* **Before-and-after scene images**
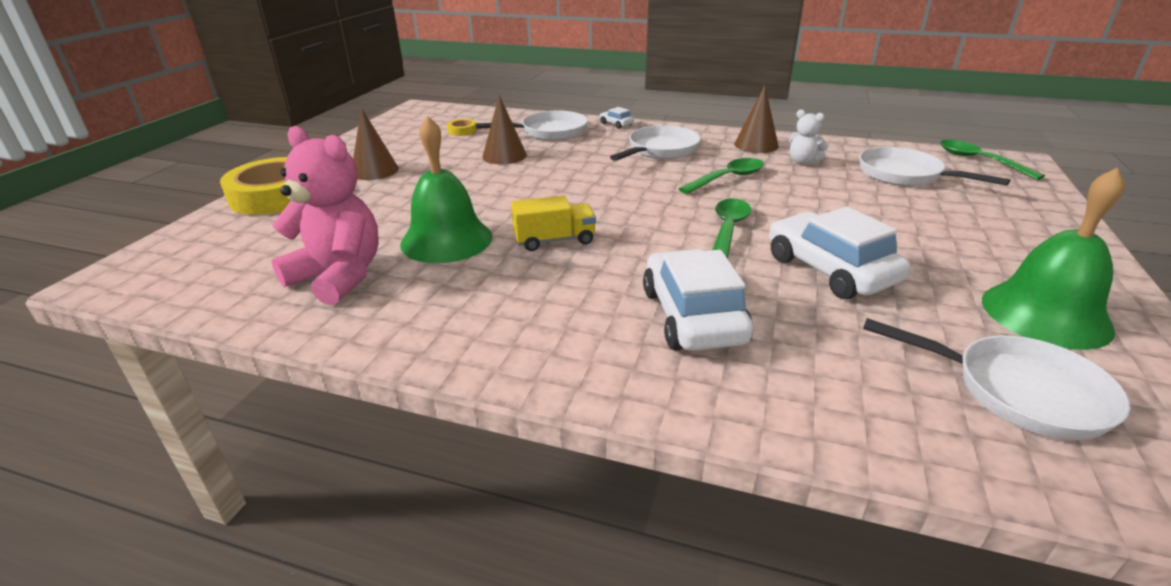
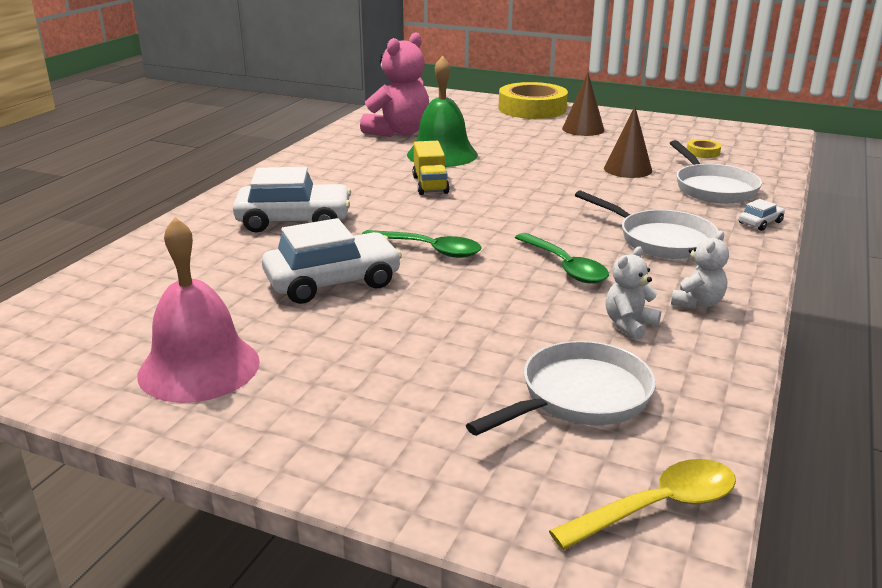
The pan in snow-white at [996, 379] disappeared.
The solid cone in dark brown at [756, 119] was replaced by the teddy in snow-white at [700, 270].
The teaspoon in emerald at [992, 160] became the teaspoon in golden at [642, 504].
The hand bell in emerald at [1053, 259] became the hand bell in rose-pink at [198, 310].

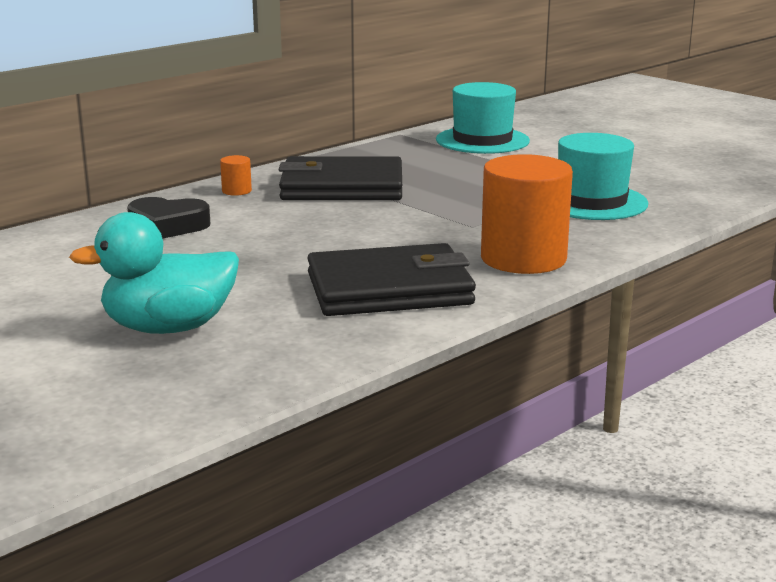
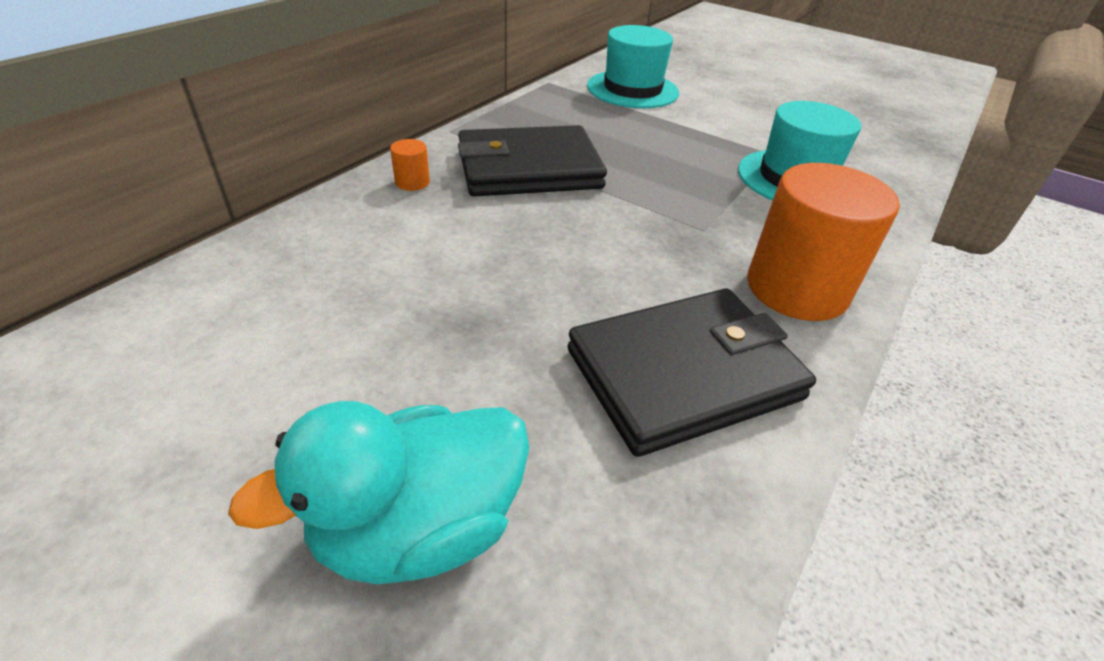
The heart shape in ebony at [168, 218] disappeared.

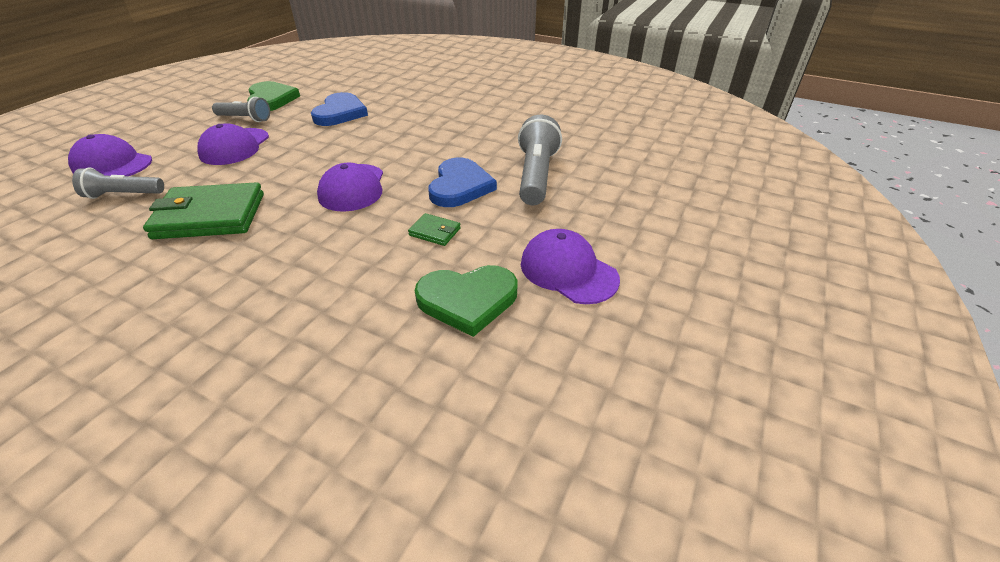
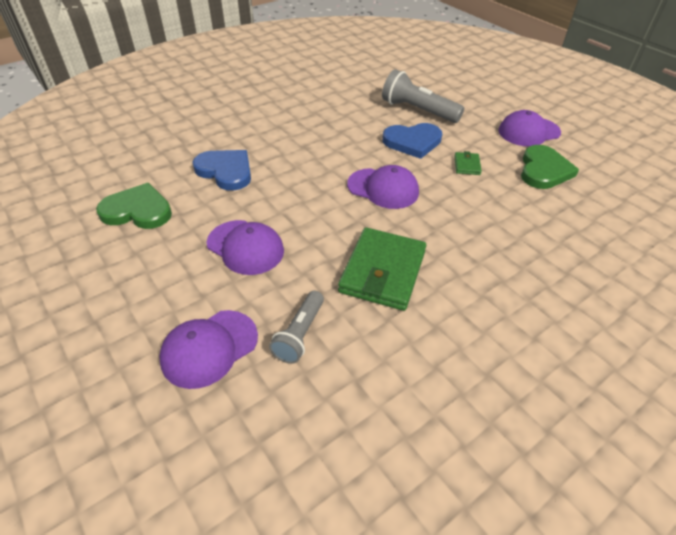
The pocket torch in ash-grey at [241, 109] disappeared.
The card wallet in emerald at [434, 229] turned 45 degrees counterclockwise.
The heart shape in royal blue at [462, 182] turned 135 degrees clockwise.

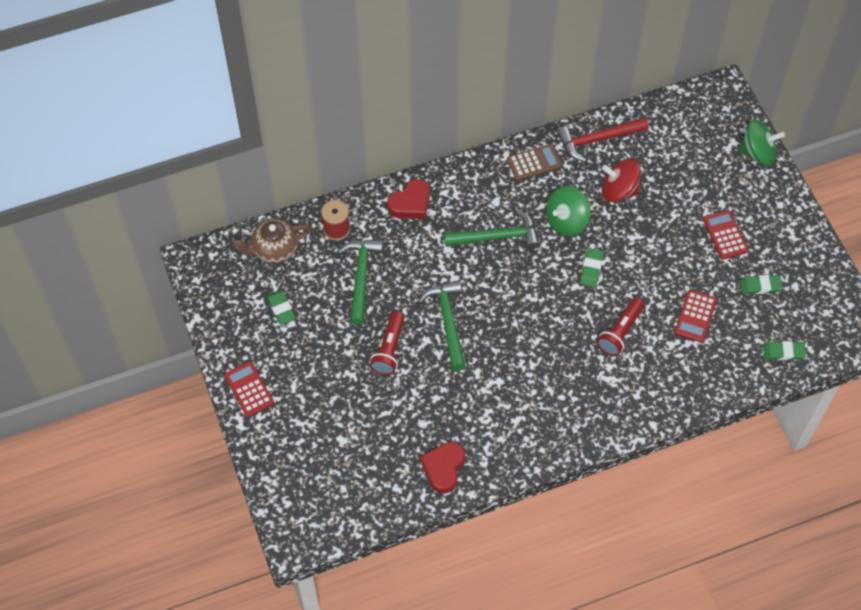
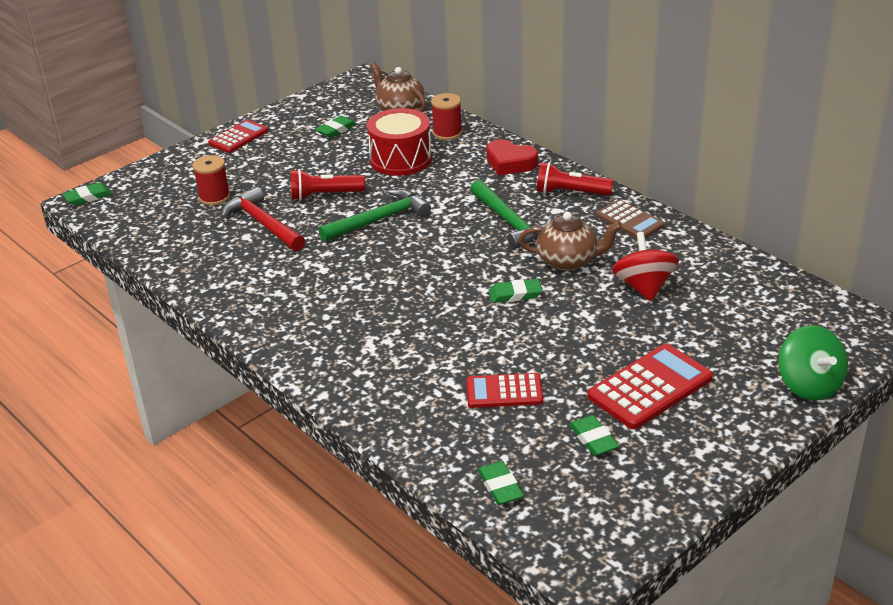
The heart shape in scarlet at [442, 468] disappeared.
The pencil eraser in emerald at [87, 194] appeared.
The spool in scarlet at [211, 180] appeared.
The hammer in scarlet moved from [603, 139] to [263, 219].
The pocket torch in scarlet moved from [620, 327] to [574, 179].
The hammer in emerald at [360, 282] was replaced by the snare drum in scarlet at [399, 142].
The toy top in emerald at [568, 211] was replaced by the china teapot in dark brown at [570, 241].
The pocket calculator in scarlet at [725, 235] changed to 1.55 times the size.

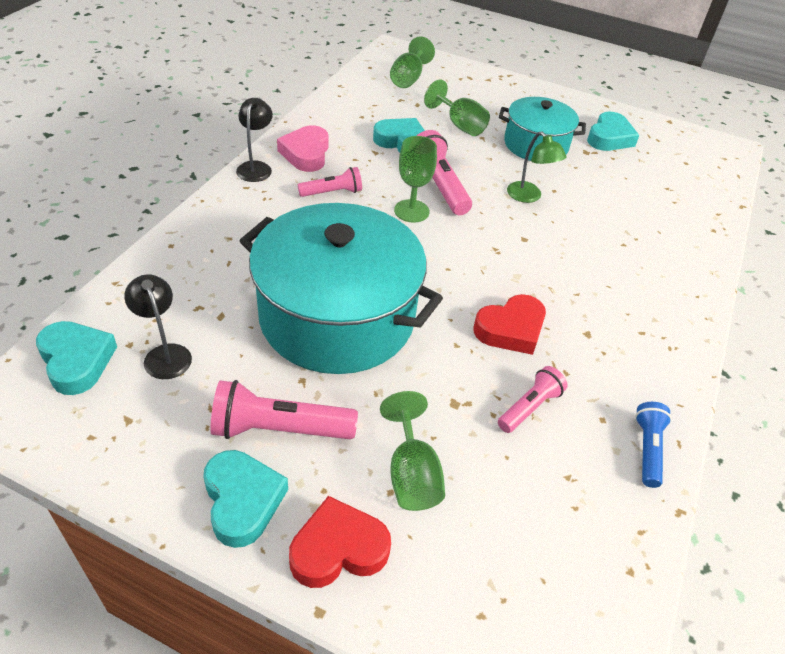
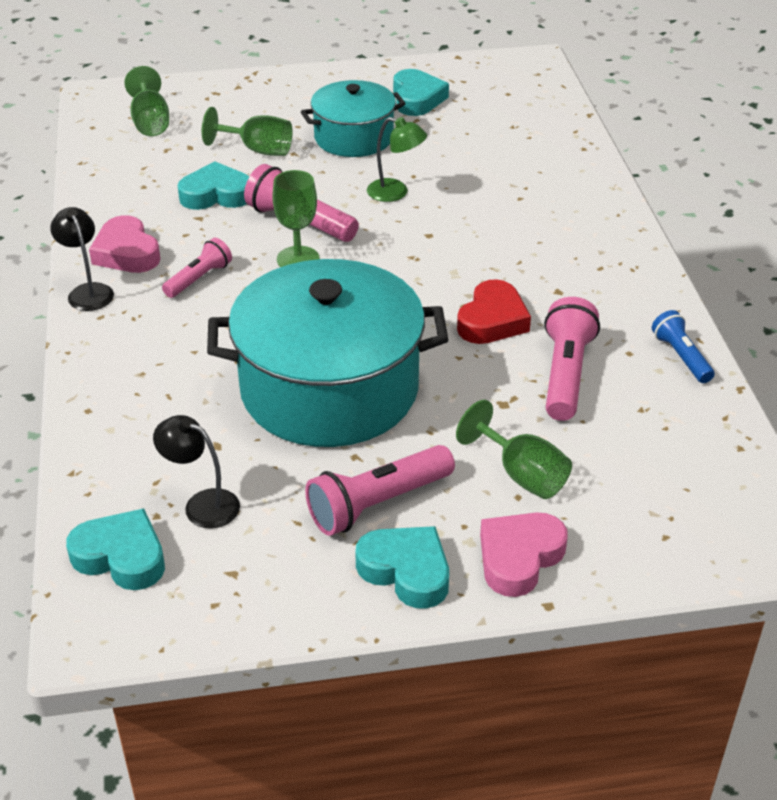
The heart shape in scarlet at [340, 542] became the heart shape in rose-pink at [524, 554].
The pocket torch in rose-pink at [533, 399] changed to 1.61 times the size.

* **Goal of the exercise**
Using the data above, copy each line that contains "rose".

* **Expected output**
The hand bell in emerald at [1053, 259] became the hand bell in rose-pink at [198, 310].
The heart shape in scarlet at [340, 542] became the heart shape in rose-pink at [524, 554].
The pocket torch in rose-pink at [533, 399] changed to 1.61 times the size.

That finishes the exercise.